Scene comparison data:
=== Section Start ===

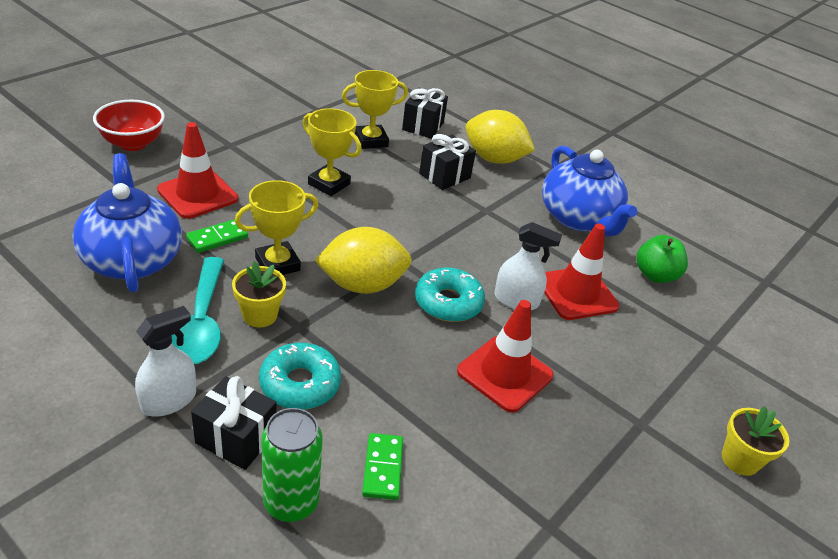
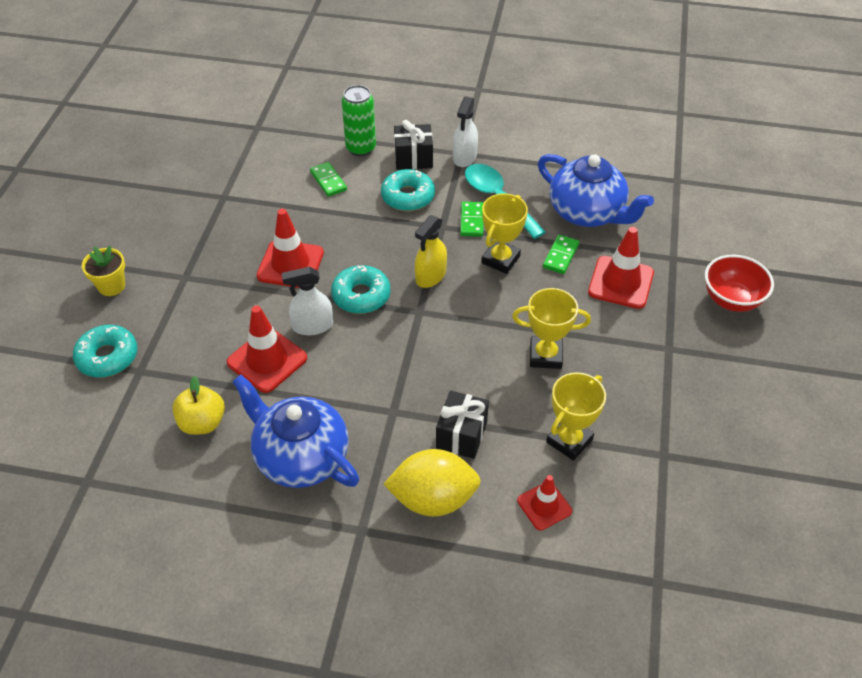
camera: 155 degrees right, 10 degrees up
(260, 315) = (471, 221): yellow flower pot -> green domino
(362, 285) = (430, 276): yellow lemon -> yellow spray bottle
(423, 126) = (544, 506): black gift -> red traffic cone
(655, 275) = (202, 423): green apple -> yellow apple
(746, 374) = (107, 357): none -> turquoise donut

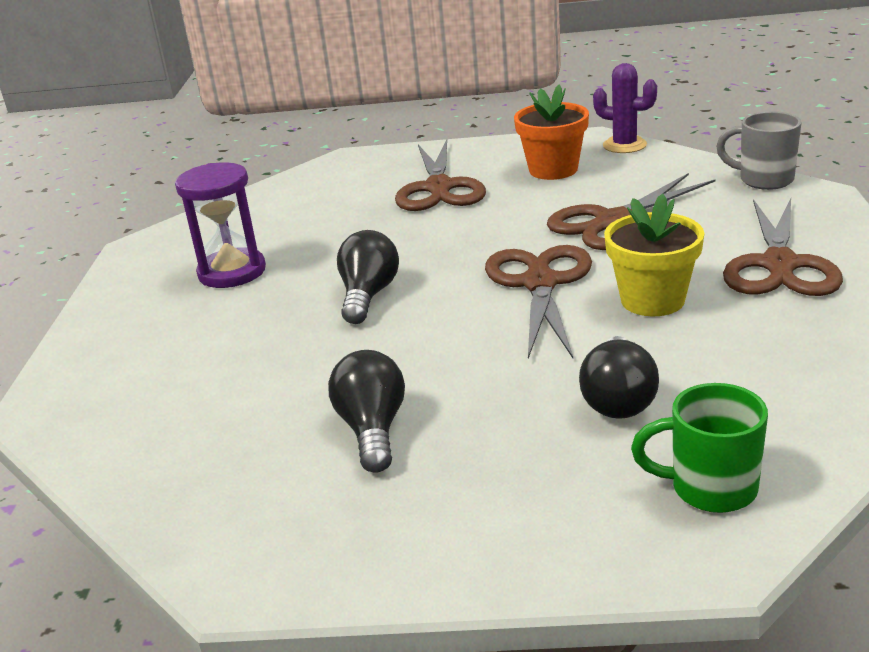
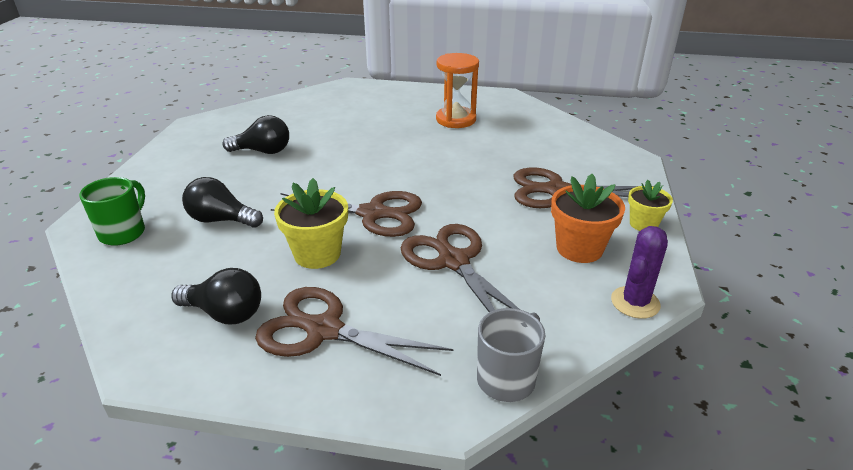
camera: 95 degrees right, 5 degrees up
(232, 272) = (456, 119): purple hourglass -> orange hourglass
(368, 295) = (398, 156): black light bulb -> black light bulb (225, 313)
(492, 148) = (643, 224): none -> yellow flower pot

=== Section End ===

* What to produce:
Each line of the records above must be repeated exactly, but no picture belongs in the copy.

* Task response:
camera: 155 degrees right, 10 degrees up
(260, 315) = (471, 221): yellow flower pot -> green domino
(362, 285) = (430, 276): yellow lemon -> yellow spray bottle
(423, 126) = (544, 506): black gift -> red traffic cone
(655, 275) = (202, 423): green apple -> yellow apple
(746, 374) = (107, 357): none -> turquoise donut

camera: 95 degrees right, 5 degrees up
(232, 272) = (456, 119): purple hourglass -> orange hourglass
(368, 295) = (398, 156): black light bulb -> black light bulb (225, 313)
(492, 148) = (643, 224): none -> yellow flower pot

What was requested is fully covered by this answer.